The answer must repeat every record exactly, with all pictures omitted.

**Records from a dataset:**
******

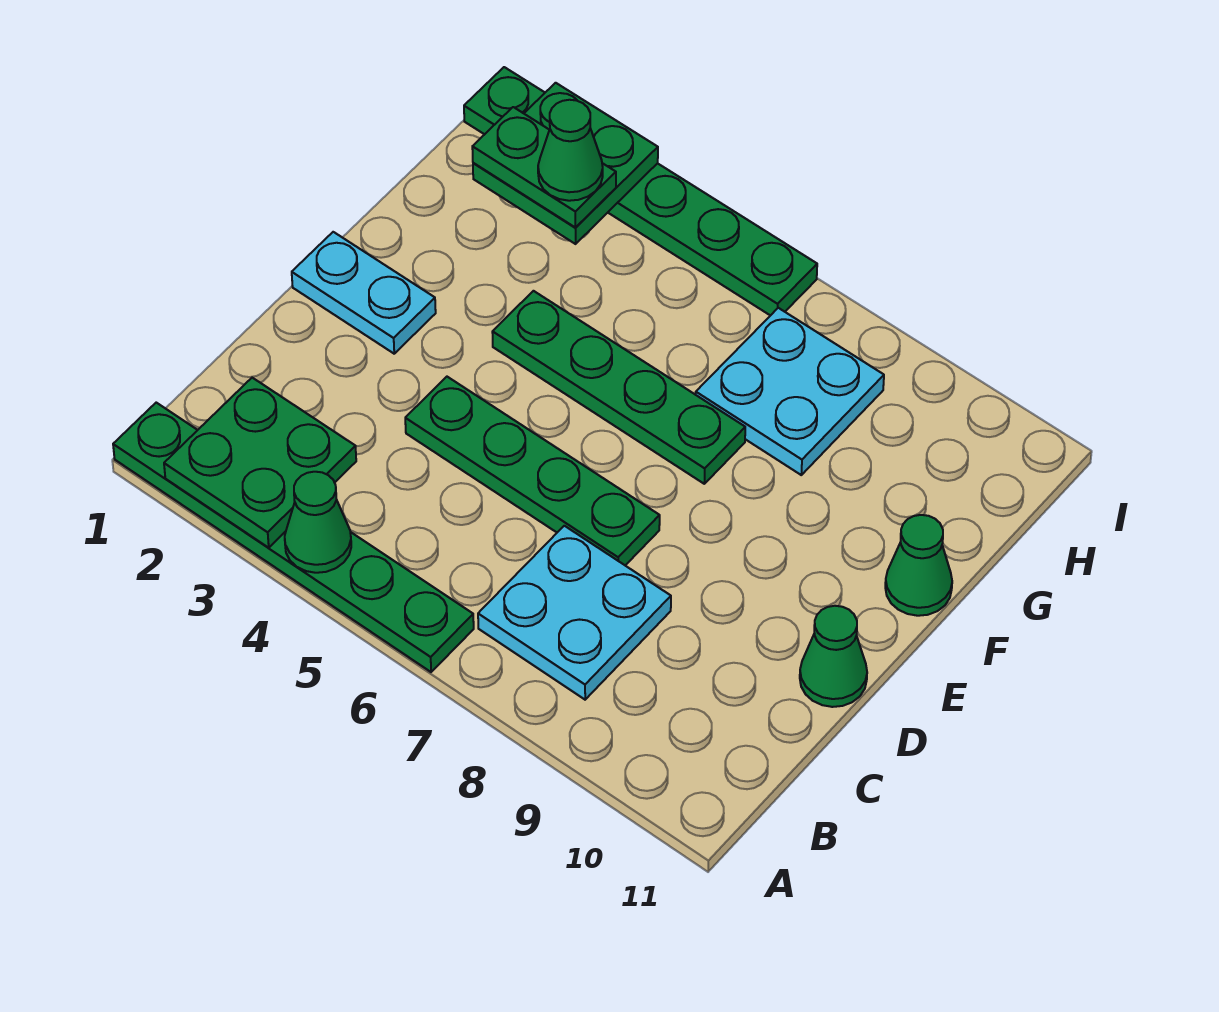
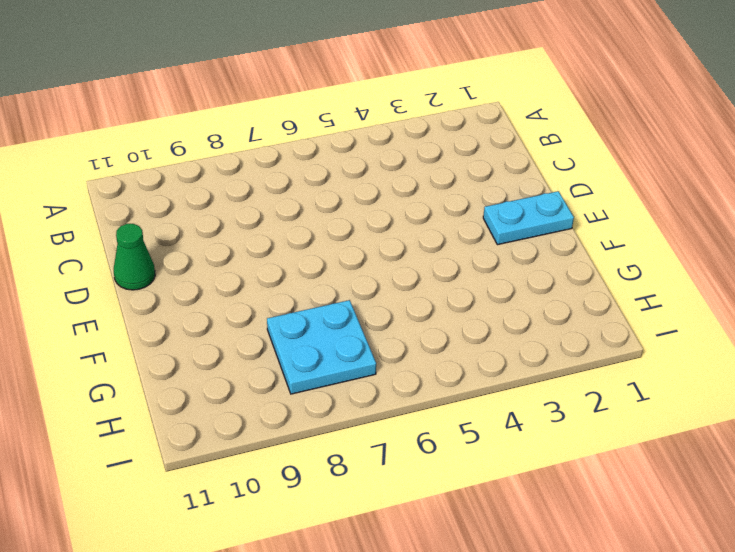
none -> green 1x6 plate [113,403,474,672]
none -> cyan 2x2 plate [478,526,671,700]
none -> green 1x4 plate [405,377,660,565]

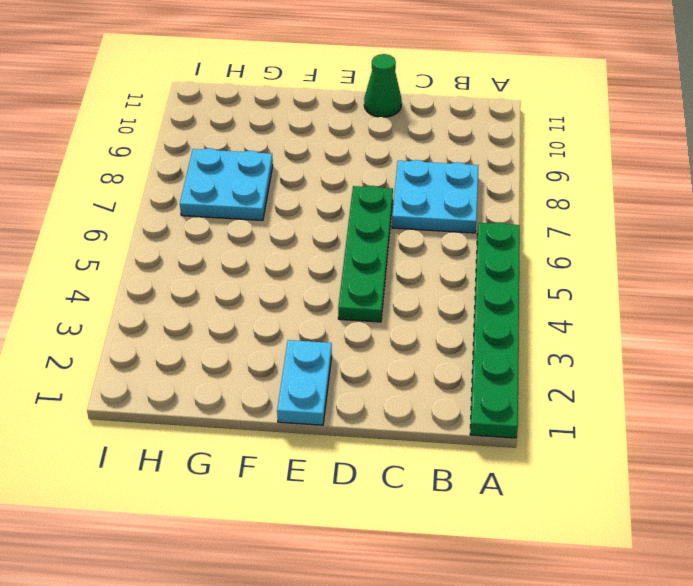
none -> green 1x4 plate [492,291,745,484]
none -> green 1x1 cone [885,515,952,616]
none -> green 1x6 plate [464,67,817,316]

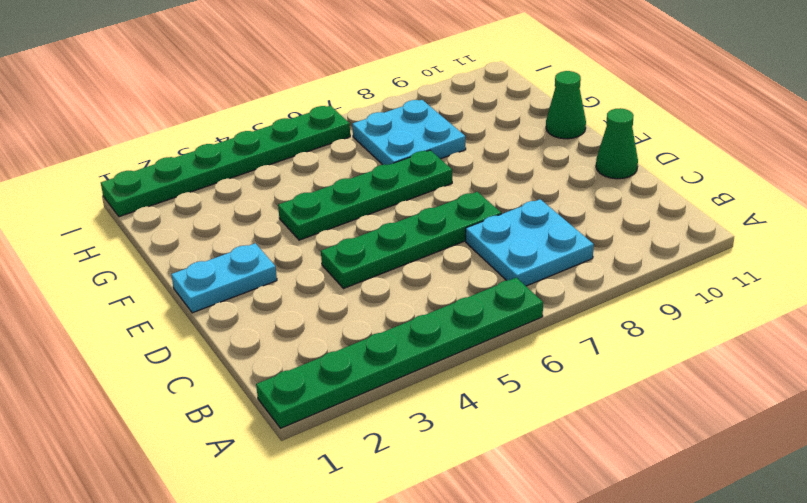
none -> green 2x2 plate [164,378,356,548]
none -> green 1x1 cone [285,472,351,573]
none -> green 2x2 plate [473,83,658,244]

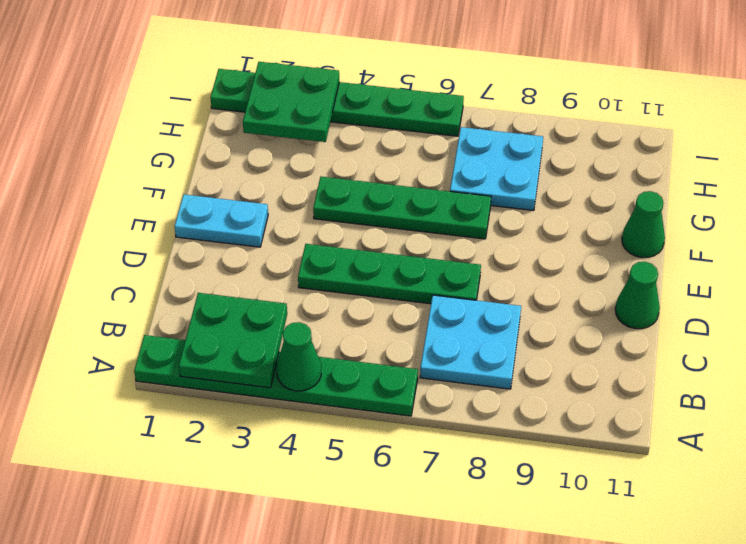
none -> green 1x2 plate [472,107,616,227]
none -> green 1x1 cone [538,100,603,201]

******

**Task solution:**
none -> green 1x6 plate [113,403,474,672]
none -> cyan 2x2 plate [478,526,671,700]
none -> green 1x4 plate [405,377,660,565]

none -> green 1x4 plate [492,291,745,484]
none -> green 1x1 cone [885,515,952,616]
none -> green 1x6 plate [464,67,817,316]

none -> green 2x2 plate [164,378,356,548]
none -> green 1x1 cone [285,472,351,573]
none -> green 2x2 plate [473,83,658,244]

none -> green 1x2 plate [472,107,616,227]
none -> green 1x1 cone [538,100,603,201]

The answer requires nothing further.